══ GIVEN DATA

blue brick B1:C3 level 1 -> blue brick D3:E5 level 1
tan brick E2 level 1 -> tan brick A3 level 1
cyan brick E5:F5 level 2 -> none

════

Copy each line of the listing verbatim.

### SOLVED PROBLEM
blue brick B1:C3 level 1 -> blue brick D3:E5 level 1
tan brick E2 level 1 -> tan brick A3 level 1
cyan brick E5:F5 level 2 -> none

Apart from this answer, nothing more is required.